### Records excerpted from a collection
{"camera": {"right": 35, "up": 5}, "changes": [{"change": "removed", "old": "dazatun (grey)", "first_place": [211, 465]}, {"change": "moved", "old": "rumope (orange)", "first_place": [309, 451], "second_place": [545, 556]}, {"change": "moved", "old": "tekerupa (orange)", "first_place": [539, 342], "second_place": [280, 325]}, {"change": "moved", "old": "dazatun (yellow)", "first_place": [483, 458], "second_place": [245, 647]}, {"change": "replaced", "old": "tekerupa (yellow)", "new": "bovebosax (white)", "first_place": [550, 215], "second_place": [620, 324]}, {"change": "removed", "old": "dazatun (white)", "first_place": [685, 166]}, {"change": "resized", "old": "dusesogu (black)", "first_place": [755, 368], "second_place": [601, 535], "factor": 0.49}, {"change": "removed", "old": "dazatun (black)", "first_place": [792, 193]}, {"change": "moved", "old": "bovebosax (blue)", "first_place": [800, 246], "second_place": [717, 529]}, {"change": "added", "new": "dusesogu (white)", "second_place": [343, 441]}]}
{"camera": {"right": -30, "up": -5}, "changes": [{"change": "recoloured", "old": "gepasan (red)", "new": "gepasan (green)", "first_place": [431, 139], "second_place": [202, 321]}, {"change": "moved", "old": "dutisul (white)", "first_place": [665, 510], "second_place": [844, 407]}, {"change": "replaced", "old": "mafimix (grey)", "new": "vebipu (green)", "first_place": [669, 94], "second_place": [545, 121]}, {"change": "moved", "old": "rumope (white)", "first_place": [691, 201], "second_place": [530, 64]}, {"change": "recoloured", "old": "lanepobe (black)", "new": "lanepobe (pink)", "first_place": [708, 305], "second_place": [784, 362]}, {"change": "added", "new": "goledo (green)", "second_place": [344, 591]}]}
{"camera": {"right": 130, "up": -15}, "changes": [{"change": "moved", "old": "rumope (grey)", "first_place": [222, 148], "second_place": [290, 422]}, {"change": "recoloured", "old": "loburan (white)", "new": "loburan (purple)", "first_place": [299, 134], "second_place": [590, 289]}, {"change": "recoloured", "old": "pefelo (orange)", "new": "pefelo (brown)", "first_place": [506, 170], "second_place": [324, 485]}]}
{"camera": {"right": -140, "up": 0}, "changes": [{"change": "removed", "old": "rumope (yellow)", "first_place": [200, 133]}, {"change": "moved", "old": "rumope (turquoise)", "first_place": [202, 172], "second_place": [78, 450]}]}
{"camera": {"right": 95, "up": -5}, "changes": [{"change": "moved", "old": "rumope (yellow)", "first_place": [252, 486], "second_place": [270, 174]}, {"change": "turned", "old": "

### Directions
With the records above in view, retype each one exactly.

### Your response
{"camera": {"right": 35, "up": 5}, "changes": [{"change": "removed", "old": "dazatun (grey)", "first_place": [211, 465]}, {"change": "moved", "old": "rumope (orange)", "first_place": [309, 451], "second_place": [545, 556]}, {"change": "moved", "old": "tekerupa (orange)", "first_place": [539, 342], "second_place": [280, 325]}, {"change": "moved", "old": "dazatun (yellow)", "first_place": [483, 458], "second_place": [245, 647]}, {"change": "replaced", "old": "tekerupa (yellow)", "new": "bovebosax (white)", "first_place": [550, 215], "second_place": [620, 324]}, {"change": "removed", "old": "dazatun (white)", "first_place": [685, 166]}, {"change": "resized", "old": "dusesogu (black)", "first_place": [755, 368], "second_place": [601, 535], "factor": 0.49}, {"change": "removed", "old": "dazatun (black)", "first_place": [792, 193]}, {"change": "moved", "old": "bovebosax (blue)", "first_place": [800, 246], "second_place": [717, 529]}, {"change": "added", "new": "dusesogu (white)", "second_place": [343, 441]}]}
{"camera": {"right": -30, "up": -5}, "changes": [{"change": "recoloured", "old": "gepasan (red)", "new": "gepasan (green)", "first_place": [431, 139], "second_place": [202, 321]}, {"change": "moved", "old": "dutisul (white)", "first_place": [665, 510], "second_place": [844, 407]}, {"change": "replaced", "old": "mafimix (grey)", "new": "vebipu (green)", "first_place": [669, 94], "second_place": [545, 121]}, {"change": "moved", "old": "rumope (white)", "first_place": [691, 201], "second_place": [530, 64]}, {"change": "recoloured", "old": "lanepobe (black)", "new": "lanepobe (pink)", "first_place": [708, 305], "second_place": [784, 362]}, {"change": "added", "new": "goledo (green)", "second_place": [344, 591]}]}
{"camera": {"right": 130, "up": -15}, "changes": [{"change": "moved", "old": "rumope (grey)", "first_place": [222, 148], "second_place": [290, 422]}, {"change": "recoloured", "old": "loburan (white)", "new": "loburan (purple)", "first_place": [299, 134], "second_place": [590, 289]}, {"change": "recoloured", "old": "pefelo (orange)", "new": "pefelo (brown)", "first_place": [506, 170], "second_place": [324, 485]}]}
{"camera": {"right": -140, "up": 0}, "changes": [{"change": "removed", "old": "rumope (yellow)", "first_place": [200, 133]}, {"change": "moved", "old": "rumope (turquoise)", "first_place": [202, 172], "second_place": [78, 450]}]}
{"camera": {"right": 95, "up": -5}, "changes": [{"change": "moved", "old": "rumope (yellow)", "first_place": [252, 486], "second_place": [270, 174]}, {"change": "turned", "old": "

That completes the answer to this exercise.